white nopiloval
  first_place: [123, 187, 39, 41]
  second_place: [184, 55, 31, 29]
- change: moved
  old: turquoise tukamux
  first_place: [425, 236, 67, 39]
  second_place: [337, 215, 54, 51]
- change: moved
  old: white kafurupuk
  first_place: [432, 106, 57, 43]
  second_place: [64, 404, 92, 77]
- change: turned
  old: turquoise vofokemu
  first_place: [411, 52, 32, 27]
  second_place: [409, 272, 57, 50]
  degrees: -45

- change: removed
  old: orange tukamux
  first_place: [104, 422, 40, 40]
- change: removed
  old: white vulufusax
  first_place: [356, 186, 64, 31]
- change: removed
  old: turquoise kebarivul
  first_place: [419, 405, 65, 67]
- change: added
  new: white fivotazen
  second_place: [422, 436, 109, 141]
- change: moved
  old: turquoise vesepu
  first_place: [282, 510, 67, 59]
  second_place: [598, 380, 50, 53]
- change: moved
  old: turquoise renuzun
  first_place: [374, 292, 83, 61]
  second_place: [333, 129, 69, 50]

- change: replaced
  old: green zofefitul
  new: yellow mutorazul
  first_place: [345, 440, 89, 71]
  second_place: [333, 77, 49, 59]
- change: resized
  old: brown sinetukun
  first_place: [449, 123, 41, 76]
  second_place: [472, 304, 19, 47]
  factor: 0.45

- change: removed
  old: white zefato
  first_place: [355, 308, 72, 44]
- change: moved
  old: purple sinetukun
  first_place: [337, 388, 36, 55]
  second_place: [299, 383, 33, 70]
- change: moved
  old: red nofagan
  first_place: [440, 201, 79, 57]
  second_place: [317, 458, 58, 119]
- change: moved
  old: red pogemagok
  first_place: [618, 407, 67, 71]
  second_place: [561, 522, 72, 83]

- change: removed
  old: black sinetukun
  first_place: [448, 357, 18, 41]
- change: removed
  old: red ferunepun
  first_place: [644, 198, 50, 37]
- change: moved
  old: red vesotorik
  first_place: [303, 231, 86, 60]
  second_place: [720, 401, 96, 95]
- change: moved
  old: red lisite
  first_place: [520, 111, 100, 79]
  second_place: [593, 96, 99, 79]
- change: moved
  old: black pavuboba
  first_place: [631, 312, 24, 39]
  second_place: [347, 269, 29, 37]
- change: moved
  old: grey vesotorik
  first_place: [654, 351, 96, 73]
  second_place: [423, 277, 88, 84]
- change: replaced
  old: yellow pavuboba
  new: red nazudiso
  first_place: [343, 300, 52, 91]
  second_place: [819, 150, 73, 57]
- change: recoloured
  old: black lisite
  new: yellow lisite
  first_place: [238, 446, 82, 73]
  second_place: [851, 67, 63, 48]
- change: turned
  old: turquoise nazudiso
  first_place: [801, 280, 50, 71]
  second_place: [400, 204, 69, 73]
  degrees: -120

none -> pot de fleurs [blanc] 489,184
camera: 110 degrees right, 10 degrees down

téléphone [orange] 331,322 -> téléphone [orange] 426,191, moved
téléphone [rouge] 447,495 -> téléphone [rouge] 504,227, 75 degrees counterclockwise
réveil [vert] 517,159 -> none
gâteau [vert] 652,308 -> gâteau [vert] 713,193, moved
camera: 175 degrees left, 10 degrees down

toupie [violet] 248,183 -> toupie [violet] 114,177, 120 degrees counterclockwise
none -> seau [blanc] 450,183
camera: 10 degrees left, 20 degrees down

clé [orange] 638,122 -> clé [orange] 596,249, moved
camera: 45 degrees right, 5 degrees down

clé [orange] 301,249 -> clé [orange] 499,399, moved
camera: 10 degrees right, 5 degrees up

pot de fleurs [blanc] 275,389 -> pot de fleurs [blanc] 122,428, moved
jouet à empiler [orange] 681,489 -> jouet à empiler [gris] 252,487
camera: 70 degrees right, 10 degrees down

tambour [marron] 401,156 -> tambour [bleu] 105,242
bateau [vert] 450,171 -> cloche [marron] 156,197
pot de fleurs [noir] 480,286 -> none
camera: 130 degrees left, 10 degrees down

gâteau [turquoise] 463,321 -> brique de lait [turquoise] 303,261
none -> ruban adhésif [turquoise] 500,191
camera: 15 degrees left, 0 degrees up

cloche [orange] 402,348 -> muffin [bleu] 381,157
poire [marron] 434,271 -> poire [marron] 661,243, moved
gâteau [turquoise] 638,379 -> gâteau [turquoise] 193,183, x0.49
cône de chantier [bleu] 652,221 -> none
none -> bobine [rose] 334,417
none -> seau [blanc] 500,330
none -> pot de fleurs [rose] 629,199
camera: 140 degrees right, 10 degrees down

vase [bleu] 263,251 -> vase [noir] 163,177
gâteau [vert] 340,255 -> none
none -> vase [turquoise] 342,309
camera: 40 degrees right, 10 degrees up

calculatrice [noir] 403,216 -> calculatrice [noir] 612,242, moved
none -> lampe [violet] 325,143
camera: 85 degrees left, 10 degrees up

▶ Problem requirements
Of all the entries above, output exactly the lines between the one holding "second_place: [184, 55, 31, 29]" and the one holding "new: yellow lisite", inclusive.

▶ Answer to this task
  second_place: [184, 55, 31, 29]
- change: moved
  old: turquoise tukamux
  first_place: [425, 236, 67, 39]
  second_place: [337, 215, 54, 51]
- change: moved
  old: white kafurupuk
  first_place: [432, 106, 57, 43]
  second_place: [64, 404, 92, 77]
- change: turned
  old: turquoise vofokemu
  first_place: [411, 52, 32, 27]
  second_place: [409, 272, 57, 50]
  degrees: -45

- change: removed
  old: orange tukamux
  first_place: [104, 422, 40, 40]
- change: removed
  old: white vulufusax
  first_place: [356, 186, 64, 31]
- change: removed
  old: turquoise kebarivul
  first_place: [419, 405, 65, 67]
- change: added
  new: white fivotazen
  second_place: [422, 436, 109, 141]
- change: moved
  old: turquoise vesepu
  first_place: [282, 510, 67, 59]
  second_place: [598, 380, 50, 53]
- change: moved
  old: turquoise renuzun
  first_place: [374, 292, 83, 61]
  second_place: [333, 129, 69, 50]

- change: replaced
  old: green zofefitul
  new: yellow mutorazul
  first_place: [345, 440, 89, 71]
  second_place: [333, 77, 49, 59]
- change: resized
  old: brown sinetukun
  first_place: [449, 123, 41, 76]
  second_place: [472, 304, 19, 47]
  factor: 0.45

- change: removed
  old: white zefato
  first_place: [355, 308, 72, 44]
- change: moved
  old: purple sinetukun
  first_place: [337, 388, 36, 55]
  second_place: [299, 383, 33, 70]
- change: moved
  old: red nofagan
  first_place: [440, 201, 79, 57]
  second_place: [317, 458, 58, 119]
- change: moved
  old: red pogemagok
  first_place: [618, 407, 67, 71]
  second_place: [561, 522, 72, 83]

- change: removed
  old: black sinetukun
  first_place: [448, 357, 18, 41]
- change: removed
  old: red ferunepun
  first_place: [644, 198, 50, 37]
- change: moved
  old: red vesotorik
  first_place: [303, 231, 86, 60]
  second_place: [720, 401, 96, 95]
- change: moved
  old: red lisite
  first_place: [520, 111, 100, 79]
  second_place: [593, 96, 99, 79]
- change: moved
  old: black pavuboba
  first_place: [631, 312, 24, 39]
  second_place: [347, 269, 29, 37]
- change: moved
  old: grey vesotorik
  first_place: [654, 351, 96, 73]
  second_place: [423, 277, 88, 84]
- change: replaced
  old: yellow pavuboba
  new: red nazudiso
  first_place: [343, 300, 52, 91]
  second_place: [819, 150, 73, 57]
- change: recoloured
  old: black lisite
  new: yellow lisite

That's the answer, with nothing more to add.